• Exercise description: Among the records that follow, set down only the lines from the one containing "The second view gained the blue" to the one containing "The second view gained the black", both included, exactly.

• Provided records:
──────────────────────────────

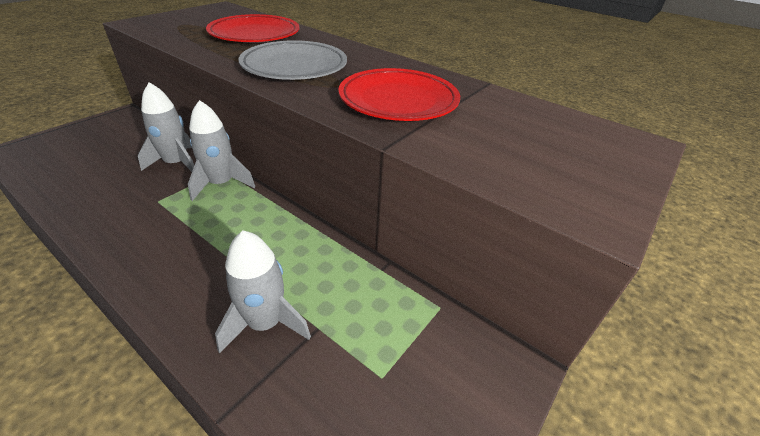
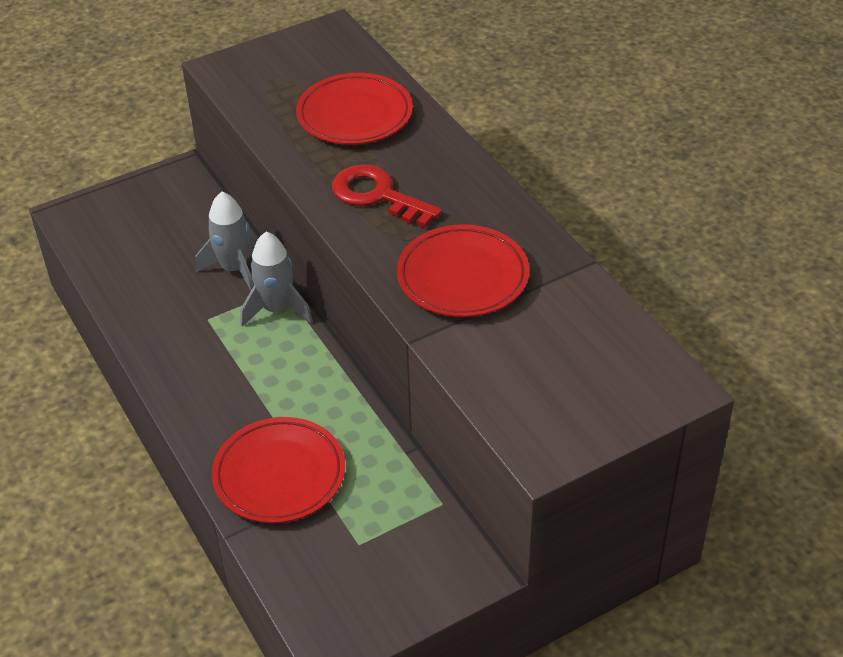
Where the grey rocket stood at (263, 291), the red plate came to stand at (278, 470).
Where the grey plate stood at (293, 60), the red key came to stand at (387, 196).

──────────────────────────────

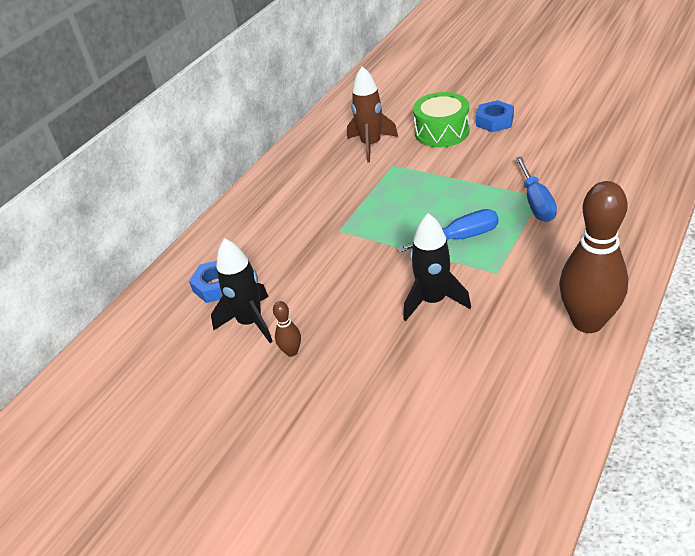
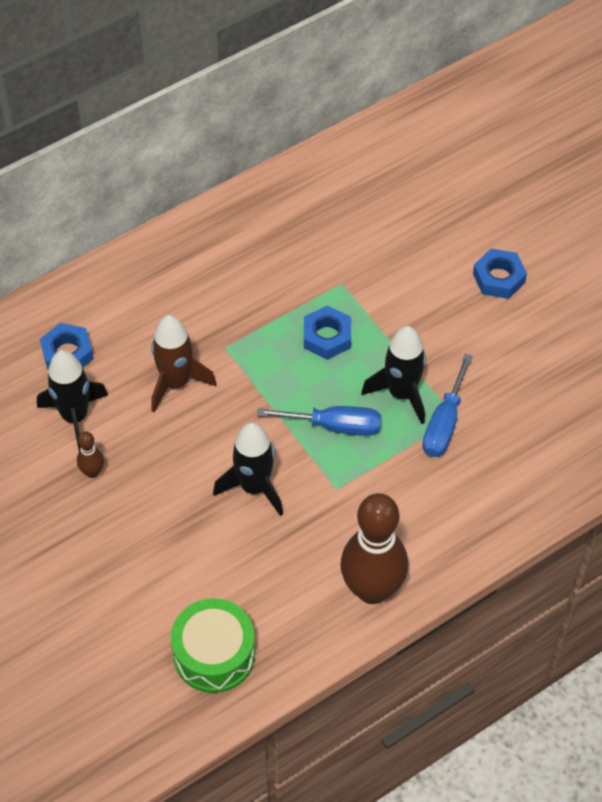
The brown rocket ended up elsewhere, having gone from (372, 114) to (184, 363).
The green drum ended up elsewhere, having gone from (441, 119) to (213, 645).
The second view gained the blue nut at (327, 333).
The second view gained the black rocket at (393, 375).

──────────────────────────────

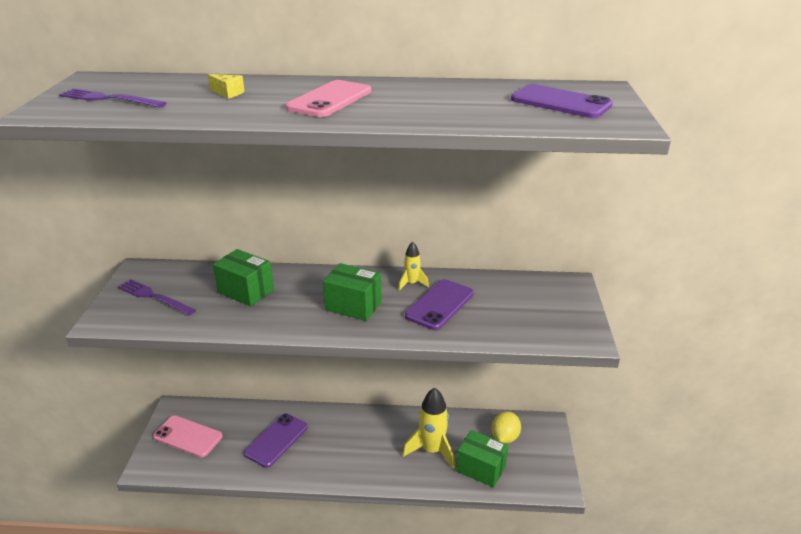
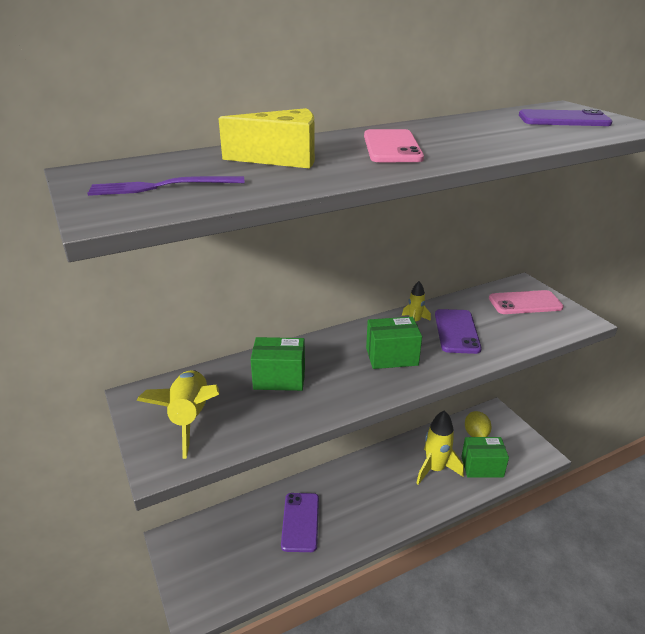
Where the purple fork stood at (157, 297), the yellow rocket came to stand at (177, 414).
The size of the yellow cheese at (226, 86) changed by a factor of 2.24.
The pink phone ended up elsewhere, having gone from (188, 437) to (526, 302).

──────────────────────────────

• Solution to this problem:
The second view gained the blue nut at (327, 333).
The second view gained the black rocket at (393, 375).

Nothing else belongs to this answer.